___ SUPPLIED INFORMATION

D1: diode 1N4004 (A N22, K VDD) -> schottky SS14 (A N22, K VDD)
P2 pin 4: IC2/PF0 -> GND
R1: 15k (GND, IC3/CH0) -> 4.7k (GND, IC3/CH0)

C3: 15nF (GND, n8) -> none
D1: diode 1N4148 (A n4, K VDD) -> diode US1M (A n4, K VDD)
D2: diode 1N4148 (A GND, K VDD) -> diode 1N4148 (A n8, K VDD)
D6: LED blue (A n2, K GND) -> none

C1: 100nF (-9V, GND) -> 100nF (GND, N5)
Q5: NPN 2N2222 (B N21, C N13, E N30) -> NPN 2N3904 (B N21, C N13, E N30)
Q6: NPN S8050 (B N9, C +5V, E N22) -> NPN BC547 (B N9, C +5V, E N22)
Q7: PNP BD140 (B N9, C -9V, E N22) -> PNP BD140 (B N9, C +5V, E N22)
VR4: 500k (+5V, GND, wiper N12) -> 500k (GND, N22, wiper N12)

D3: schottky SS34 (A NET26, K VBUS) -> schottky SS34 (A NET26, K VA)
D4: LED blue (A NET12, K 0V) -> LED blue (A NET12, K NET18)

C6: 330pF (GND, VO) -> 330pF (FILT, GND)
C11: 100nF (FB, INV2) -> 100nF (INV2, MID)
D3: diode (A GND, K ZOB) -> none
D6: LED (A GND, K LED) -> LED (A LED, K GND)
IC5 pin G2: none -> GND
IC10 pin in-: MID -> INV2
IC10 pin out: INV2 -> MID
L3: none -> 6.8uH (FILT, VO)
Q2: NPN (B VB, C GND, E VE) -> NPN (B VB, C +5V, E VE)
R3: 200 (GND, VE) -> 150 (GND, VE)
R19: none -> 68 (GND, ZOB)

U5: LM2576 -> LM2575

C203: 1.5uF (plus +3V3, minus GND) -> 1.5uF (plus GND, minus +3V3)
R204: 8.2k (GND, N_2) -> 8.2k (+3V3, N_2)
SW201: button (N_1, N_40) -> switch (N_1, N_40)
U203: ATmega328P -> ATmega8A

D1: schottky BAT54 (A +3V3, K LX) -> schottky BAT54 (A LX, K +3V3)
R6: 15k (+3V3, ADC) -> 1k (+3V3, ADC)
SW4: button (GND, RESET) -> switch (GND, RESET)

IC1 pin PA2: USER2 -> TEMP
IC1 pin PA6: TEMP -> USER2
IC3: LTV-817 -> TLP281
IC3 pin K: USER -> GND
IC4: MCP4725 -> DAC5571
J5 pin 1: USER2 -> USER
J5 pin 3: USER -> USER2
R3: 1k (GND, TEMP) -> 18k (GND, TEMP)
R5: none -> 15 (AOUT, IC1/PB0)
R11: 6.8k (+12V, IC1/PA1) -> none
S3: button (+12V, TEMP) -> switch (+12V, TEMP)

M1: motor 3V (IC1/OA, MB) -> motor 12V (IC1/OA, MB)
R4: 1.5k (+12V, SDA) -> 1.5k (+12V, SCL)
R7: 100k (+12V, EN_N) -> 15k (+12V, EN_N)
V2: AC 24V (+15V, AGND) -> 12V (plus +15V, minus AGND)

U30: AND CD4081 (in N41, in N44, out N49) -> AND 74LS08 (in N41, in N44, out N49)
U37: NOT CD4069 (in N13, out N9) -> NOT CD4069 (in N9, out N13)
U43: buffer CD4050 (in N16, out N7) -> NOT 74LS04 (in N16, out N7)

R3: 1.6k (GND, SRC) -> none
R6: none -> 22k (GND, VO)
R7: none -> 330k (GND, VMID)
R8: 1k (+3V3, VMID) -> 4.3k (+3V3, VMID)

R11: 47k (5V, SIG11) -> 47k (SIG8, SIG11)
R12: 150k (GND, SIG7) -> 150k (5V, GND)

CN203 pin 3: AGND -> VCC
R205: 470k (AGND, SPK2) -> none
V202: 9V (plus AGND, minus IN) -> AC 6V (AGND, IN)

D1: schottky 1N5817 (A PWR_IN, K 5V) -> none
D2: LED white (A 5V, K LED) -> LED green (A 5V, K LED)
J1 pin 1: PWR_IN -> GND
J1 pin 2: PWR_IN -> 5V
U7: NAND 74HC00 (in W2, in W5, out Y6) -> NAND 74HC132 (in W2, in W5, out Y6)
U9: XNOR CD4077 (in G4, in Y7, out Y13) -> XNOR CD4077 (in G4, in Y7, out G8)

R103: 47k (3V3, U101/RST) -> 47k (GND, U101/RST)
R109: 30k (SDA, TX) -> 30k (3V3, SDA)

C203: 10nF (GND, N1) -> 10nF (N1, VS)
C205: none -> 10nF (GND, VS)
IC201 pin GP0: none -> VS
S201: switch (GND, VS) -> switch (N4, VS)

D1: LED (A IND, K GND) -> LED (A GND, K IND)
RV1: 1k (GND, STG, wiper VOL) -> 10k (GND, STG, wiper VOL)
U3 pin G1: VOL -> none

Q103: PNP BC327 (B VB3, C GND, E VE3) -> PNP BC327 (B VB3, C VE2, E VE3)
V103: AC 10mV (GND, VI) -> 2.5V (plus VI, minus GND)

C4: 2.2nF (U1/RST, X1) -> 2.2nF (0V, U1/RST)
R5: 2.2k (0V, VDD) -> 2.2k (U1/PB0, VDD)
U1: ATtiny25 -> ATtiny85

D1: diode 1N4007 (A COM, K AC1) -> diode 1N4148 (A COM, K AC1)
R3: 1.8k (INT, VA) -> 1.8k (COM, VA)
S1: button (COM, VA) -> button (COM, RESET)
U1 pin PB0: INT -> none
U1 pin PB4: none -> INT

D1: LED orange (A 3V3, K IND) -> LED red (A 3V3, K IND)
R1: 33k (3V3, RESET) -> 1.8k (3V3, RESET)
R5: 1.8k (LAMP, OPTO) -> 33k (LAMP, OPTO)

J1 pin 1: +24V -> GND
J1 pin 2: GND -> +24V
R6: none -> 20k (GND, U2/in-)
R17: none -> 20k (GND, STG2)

______

- PROBLEM DESCRIPTION -
Which lines of the entries above contain the string "diode"? Copy each one.

- EXERCISE ANSWER -
D1: diode 1N4004 (A N22, K VDD) -> schottky SS14 (A N22, K VDD)
D1: diode 1N4148 (A n4, K VDD) -> diode US1M (A n4, K VDD)
D2: diode 1N4148 (A GND, K VDD) -> diode 1N4148 (A n8, K VDD)
D3: diode (A GND, K ZOB) -> none
D1: diode 1N4007 (A COM, K AC1) -> diode 1N4148 (A COM, K AC1)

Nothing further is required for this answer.